> [WRITTEN REQUEST]
Pull out every line below that contains the string "Horn" and copy each one. Match case exactly.
[start of TASK INPUTS]
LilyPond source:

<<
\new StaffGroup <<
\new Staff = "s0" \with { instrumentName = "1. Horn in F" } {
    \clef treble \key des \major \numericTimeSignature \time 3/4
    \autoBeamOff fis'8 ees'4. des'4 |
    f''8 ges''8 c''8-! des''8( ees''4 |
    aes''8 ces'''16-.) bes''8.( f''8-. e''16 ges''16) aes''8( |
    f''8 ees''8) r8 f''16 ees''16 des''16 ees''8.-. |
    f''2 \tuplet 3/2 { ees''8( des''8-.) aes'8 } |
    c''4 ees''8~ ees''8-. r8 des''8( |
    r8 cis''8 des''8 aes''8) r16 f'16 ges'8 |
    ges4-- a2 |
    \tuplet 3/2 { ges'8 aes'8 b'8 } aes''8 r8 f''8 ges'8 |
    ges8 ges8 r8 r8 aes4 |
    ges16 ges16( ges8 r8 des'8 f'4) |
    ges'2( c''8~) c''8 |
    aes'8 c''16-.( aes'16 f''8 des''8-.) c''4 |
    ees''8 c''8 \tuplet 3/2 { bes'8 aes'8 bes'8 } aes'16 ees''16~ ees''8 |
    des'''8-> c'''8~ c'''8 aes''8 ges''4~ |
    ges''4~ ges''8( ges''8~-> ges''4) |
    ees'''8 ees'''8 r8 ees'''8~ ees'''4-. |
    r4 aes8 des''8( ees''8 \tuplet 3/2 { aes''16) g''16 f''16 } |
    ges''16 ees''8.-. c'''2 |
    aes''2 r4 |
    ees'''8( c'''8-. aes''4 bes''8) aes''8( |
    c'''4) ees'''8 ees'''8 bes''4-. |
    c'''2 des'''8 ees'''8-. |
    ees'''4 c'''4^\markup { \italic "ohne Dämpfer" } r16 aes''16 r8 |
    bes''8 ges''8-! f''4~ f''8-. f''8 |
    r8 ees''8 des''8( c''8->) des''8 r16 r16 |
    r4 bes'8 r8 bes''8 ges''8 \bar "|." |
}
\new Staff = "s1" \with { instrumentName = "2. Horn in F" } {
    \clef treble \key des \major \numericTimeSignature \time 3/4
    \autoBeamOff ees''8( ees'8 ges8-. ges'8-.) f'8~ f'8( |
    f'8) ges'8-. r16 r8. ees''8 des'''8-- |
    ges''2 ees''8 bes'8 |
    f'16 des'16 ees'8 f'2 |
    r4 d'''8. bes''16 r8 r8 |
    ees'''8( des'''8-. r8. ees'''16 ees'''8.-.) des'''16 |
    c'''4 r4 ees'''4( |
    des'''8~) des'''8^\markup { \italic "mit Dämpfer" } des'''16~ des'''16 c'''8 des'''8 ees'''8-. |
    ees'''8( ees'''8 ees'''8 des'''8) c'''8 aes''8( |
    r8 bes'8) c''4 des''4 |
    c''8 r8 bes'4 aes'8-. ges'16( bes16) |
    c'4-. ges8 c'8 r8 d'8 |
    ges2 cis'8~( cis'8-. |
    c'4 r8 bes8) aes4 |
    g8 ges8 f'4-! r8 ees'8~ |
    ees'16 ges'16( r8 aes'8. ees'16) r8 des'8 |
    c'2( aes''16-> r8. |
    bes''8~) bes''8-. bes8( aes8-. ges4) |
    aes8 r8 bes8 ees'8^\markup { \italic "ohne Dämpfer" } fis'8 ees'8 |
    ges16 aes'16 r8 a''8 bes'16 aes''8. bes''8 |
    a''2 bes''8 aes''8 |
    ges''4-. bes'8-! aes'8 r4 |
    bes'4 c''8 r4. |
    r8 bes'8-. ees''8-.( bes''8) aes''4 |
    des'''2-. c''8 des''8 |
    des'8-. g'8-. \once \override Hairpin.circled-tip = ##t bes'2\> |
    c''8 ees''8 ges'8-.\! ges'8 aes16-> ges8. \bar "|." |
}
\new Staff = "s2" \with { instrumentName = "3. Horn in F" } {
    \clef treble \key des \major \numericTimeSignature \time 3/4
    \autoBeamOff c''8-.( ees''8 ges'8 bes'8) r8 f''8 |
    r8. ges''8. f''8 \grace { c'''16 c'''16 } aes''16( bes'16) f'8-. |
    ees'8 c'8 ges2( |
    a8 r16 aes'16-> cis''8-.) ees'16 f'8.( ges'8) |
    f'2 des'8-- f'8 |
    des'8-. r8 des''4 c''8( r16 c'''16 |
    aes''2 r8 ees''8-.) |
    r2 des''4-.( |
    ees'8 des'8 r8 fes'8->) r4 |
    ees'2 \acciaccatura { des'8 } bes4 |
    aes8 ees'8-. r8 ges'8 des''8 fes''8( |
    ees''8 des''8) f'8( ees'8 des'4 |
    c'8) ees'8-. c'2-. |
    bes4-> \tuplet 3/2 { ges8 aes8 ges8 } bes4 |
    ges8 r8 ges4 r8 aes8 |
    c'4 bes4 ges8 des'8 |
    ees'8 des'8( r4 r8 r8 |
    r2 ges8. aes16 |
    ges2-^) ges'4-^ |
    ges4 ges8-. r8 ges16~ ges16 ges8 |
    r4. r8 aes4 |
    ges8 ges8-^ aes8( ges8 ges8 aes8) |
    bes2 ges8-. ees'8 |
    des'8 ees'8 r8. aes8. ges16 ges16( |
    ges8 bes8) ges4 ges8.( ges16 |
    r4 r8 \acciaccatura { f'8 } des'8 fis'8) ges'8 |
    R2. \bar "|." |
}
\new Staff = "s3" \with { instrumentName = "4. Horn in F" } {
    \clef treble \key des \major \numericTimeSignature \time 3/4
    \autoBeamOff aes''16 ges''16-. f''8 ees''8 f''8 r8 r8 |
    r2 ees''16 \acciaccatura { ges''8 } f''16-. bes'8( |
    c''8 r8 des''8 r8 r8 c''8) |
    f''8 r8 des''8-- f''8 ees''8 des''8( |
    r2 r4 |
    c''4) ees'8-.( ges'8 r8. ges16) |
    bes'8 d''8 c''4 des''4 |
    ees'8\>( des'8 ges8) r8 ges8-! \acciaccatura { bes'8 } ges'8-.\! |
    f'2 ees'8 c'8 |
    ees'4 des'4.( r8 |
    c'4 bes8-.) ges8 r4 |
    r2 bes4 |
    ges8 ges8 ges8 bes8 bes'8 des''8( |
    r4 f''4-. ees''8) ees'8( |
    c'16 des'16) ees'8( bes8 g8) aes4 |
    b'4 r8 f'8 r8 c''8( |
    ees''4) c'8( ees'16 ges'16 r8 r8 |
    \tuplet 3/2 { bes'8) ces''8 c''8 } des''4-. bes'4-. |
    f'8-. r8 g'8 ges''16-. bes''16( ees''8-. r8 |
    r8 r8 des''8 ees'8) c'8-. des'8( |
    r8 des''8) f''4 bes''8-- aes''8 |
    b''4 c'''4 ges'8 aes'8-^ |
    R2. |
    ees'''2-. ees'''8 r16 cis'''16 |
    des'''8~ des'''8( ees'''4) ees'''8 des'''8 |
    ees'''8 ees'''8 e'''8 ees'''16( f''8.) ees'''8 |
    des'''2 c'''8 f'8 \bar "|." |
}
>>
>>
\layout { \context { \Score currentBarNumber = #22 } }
[end of TASK INPUTS]
> [RESULT]
\new Staff = "s0" \with { instrumentName = "1. Horn in F" } {
\new Staff = "s1" \with { instrumentName = "2. Horn in F" } {
\new Staff = "s2" \with { instrumentName = "3. Horn in F" } {
\new Staff = "s3" \with { instrumentName = "4. Horn in F" } {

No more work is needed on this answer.